** Begin Dataset rows **

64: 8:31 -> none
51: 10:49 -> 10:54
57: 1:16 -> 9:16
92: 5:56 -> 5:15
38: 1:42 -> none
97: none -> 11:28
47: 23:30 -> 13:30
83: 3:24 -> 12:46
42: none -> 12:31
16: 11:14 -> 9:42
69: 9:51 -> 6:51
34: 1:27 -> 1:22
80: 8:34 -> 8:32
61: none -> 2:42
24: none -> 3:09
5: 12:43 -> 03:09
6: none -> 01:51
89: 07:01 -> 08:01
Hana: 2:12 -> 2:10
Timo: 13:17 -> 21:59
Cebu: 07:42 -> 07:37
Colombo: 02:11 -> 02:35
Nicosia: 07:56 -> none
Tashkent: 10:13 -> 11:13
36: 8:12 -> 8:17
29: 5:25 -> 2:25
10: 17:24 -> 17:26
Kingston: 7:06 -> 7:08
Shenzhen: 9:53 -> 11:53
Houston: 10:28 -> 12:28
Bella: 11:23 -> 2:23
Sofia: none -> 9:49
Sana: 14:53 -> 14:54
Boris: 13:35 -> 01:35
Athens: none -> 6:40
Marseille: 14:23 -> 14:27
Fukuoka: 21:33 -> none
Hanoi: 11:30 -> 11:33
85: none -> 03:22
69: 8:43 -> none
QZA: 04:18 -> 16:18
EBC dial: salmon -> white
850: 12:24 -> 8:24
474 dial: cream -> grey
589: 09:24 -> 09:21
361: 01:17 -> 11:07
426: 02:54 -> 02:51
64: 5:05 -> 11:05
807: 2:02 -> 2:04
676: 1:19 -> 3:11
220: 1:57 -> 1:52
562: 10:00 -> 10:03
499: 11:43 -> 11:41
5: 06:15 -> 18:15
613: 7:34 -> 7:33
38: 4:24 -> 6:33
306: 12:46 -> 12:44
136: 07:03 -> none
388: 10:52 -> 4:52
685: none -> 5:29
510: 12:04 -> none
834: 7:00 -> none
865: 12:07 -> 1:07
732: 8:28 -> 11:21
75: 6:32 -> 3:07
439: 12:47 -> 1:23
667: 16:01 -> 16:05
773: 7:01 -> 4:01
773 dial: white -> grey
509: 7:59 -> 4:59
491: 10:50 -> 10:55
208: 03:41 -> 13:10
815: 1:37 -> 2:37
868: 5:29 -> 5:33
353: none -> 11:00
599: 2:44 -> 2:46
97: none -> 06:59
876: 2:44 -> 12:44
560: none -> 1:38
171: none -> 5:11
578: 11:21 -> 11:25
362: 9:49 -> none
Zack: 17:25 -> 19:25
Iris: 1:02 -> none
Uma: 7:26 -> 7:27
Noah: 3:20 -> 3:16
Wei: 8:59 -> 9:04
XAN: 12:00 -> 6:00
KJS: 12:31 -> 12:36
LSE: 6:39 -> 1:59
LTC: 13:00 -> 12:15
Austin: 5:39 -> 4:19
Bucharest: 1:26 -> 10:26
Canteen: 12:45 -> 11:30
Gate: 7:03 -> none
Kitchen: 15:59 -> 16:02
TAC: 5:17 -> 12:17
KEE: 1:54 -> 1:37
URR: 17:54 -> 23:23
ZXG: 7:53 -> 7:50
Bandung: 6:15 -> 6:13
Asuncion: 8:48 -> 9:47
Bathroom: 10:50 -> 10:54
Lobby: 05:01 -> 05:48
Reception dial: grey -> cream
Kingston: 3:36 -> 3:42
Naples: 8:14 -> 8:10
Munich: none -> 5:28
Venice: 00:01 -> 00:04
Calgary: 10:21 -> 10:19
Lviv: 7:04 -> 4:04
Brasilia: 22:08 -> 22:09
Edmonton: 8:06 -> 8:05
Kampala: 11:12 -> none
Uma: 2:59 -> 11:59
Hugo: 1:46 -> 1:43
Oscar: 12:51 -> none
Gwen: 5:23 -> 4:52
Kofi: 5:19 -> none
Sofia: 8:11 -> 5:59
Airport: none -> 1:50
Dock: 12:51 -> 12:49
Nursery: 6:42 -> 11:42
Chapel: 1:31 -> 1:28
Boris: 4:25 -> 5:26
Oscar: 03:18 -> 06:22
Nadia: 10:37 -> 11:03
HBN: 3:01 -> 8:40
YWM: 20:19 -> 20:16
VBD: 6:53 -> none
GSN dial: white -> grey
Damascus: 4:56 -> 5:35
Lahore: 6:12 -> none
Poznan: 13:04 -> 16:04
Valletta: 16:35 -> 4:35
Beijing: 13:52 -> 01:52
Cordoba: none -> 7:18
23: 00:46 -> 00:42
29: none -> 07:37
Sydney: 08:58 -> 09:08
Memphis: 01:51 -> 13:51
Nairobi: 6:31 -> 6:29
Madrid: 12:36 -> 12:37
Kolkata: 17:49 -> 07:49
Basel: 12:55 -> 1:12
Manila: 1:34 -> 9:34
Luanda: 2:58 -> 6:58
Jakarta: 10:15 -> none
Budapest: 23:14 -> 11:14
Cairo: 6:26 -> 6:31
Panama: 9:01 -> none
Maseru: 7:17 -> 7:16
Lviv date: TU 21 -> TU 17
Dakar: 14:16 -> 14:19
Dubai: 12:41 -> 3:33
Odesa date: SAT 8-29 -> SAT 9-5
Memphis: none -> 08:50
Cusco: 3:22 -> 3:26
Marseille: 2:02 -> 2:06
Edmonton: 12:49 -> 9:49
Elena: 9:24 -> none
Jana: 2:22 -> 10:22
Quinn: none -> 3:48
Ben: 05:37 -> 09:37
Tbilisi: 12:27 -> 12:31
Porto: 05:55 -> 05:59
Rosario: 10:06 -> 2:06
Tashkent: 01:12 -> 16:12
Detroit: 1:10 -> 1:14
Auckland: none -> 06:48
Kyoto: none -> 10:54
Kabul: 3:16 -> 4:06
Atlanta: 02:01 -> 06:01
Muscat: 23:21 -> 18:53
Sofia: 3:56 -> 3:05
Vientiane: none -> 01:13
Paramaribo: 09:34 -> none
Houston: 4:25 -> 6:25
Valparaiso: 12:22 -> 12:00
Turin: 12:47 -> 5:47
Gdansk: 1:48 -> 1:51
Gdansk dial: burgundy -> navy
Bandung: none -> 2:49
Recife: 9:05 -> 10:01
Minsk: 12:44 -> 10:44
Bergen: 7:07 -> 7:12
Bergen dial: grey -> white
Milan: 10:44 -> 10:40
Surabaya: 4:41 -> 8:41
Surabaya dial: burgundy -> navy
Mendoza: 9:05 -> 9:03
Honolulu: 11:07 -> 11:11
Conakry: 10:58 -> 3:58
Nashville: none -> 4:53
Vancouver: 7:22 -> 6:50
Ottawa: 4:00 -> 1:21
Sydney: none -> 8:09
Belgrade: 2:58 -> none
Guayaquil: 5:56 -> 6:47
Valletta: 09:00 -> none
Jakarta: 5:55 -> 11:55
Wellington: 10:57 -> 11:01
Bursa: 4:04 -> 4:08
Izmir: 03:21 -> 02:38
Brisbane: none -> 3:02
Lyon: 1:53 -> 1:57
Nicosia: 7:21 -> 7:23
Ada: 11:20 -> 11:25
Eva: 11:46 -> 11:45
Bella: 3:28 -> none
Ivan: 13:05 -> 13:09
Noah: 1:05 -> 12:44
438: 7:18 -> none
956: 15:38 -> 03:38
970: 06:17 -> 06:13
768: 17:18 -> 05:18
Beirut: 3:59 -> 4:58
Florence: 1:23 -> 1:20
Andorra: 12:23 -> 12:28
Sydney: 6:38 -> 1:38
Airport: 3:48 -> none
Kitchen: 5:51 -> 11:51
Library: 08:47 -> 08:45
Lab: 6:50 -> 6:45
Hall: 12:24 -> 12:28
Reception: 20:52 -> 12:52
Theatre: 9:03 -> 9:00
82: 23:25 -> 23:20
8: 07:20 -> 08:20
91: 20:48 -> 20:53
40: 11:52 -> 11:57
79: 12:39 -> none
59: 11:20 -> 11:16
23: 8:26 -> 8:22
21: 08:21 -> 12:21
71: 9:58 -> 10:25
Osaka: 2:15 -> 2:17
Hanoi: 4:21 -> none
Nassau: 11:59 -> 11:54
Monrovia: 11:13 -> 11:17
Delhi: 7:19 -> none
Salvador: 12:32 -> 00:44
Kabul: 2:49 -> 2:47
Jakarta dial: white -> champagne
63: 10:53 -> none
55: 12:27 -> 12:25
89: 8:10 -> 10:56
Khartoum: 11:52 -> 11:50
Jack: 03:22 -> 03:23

** End Dataset rows **

**What is expected**
Pull out every line of the material above that contains the word "white", and copy each one in full.

**Answer to this exercise**
EBC dial: salmon -> white
773 dial: white -> grey
GSN dial: white -> grey
Bergen dial: grey -> white
Jakarta dial: white -> champagne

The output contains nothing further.